Your assignment: From the line that contains "RGB pin R: GP21 -> GP7" down to the final line of the listing below, set down every line exactly, both ends included, and drop the pictures.

Material provided:
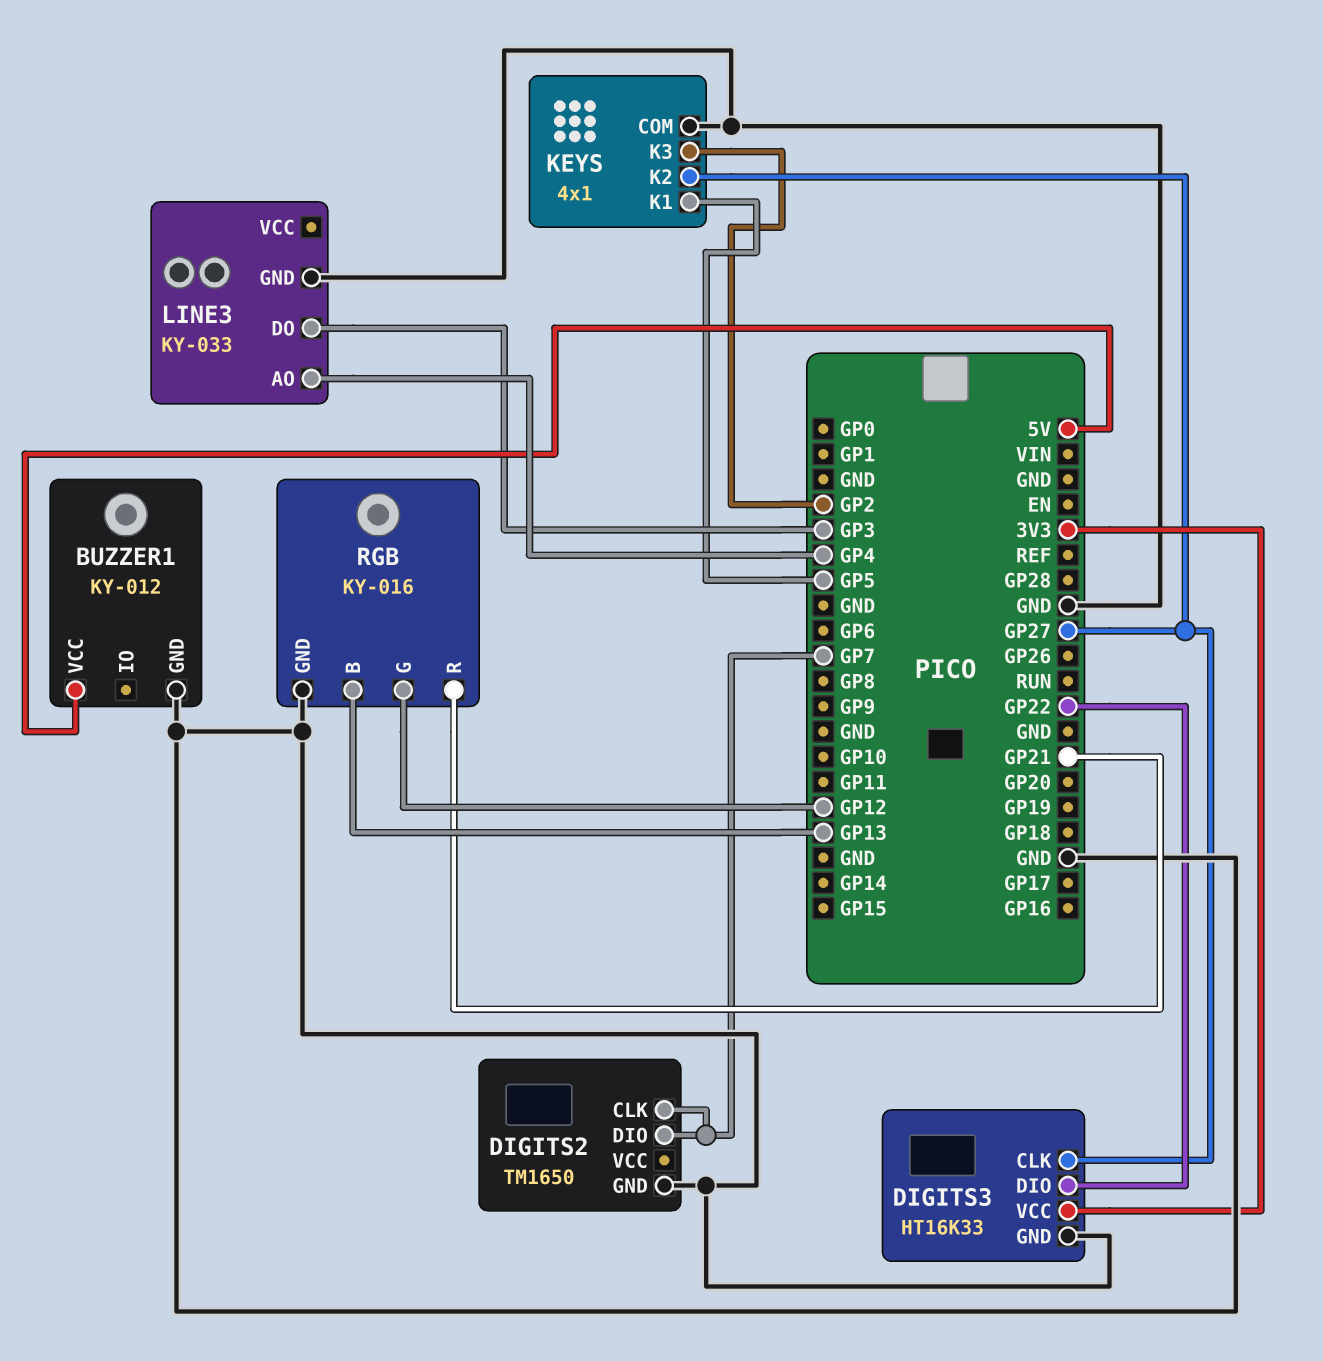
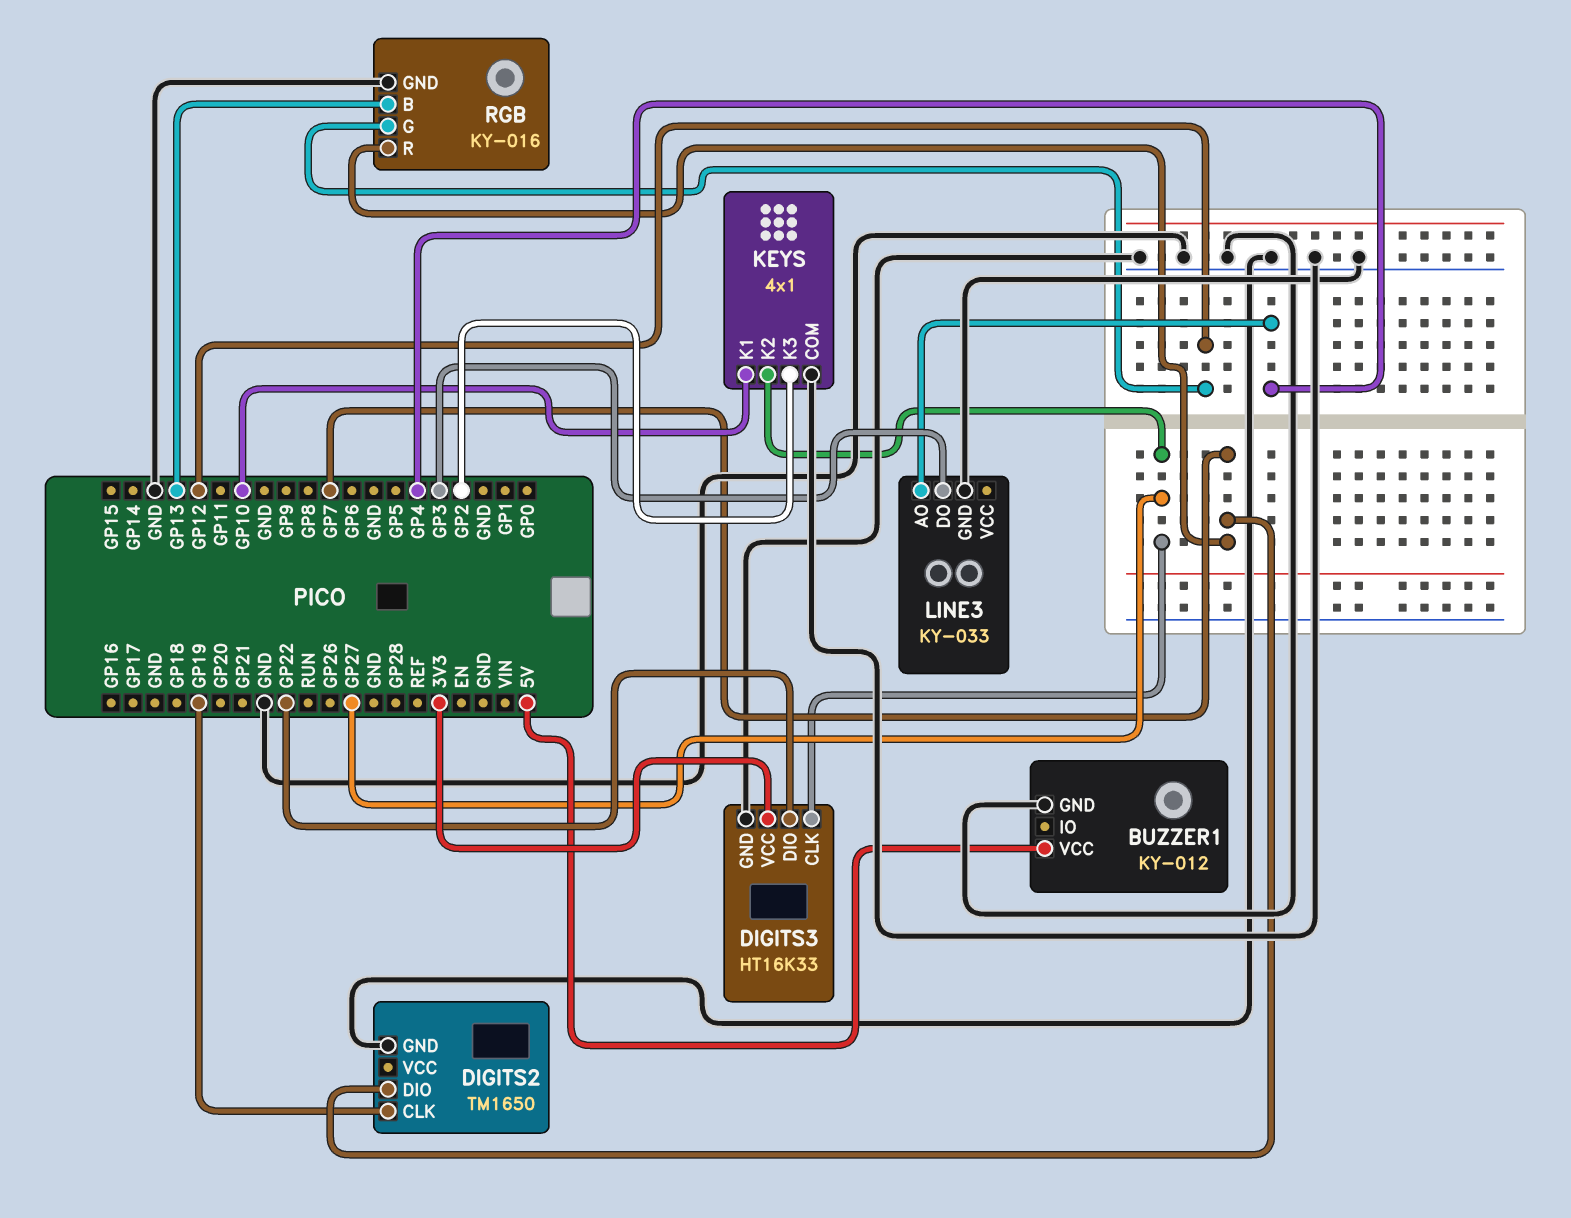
DIGITS2 pin CLK: GP7 -> GP19
KEYS pin K1: GP5 -> GP10
RGB pin R: GP21 -> GP7

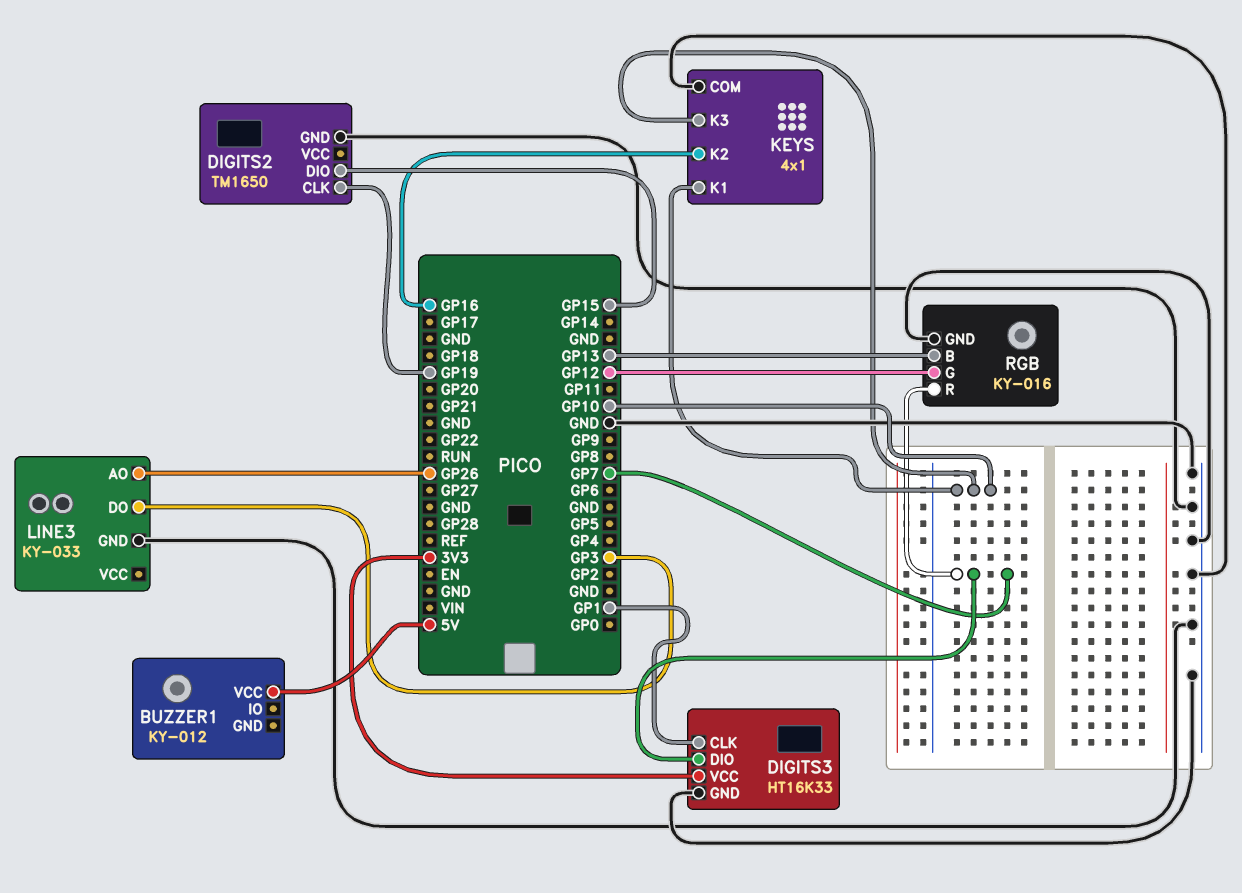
BUZZER1 pin GND: GND -> none
DIGITS2 pin DIO: GP7 -> GP15
DIGITS3 pin CLK: GP27 -> GP1
DIGITS3 pin DIO: GP22 -> GP7
KEYS pin K2: GP27 -> GP16
KEYS pin K3: GP2 -> GP10
LINE3 pin AO: GP4 -> GP26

Result:
RGB pin R: GP21 -> GP7

BUZZER1 pin GND: GND -> none
DIGITS2 pin DIO: GP7 -> GP15
DIGITS3 pin CLK: GP27 -> GP1
DIGITS3 pin DIO: GP22 -> GP7
KEYS pin K2: GP27 -> GP16
KEYS pin K3: GP2 -> GP10
LINE3 pin AO: GP4 -> GP26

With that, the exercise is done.